● YOUR GOAL: All lines of the records below that contain the word "fish" must be listed.

● SUPPLIED MATERIAL:
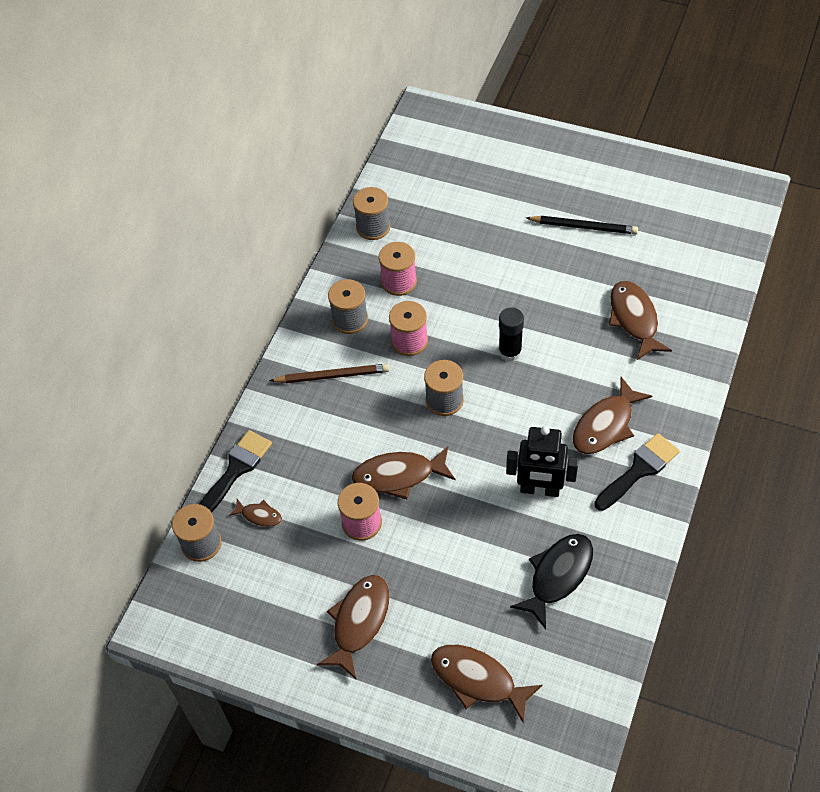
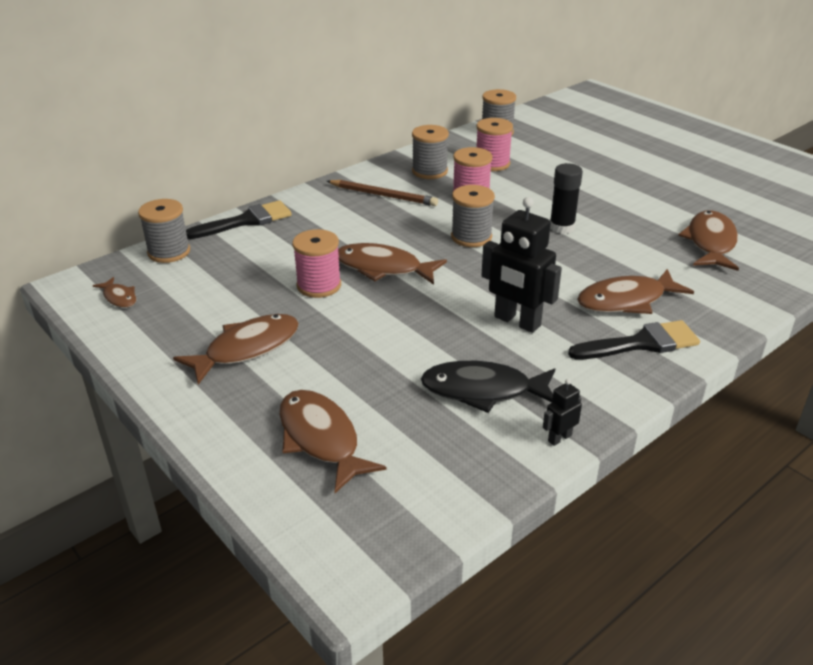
camera: 25 degrees right, 20 degrees down
(259, 515) = (235, 252): brown fish -> brown fish (119, 297)
(558, 576) = (483, 390): black fish -> black fish turned 150 degrees counterclockwise
(583, 226) = (696, 177): black pencil -> none
(632, 595) = (559, 438): none -> black robot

● EXPECTED ANSWER:
(259, 515) = (235, 252): brown fish -> brown fish (119, 297)
(558, 576) = (483, 390): black fish -> black fish turned 150 degrees counterclockwise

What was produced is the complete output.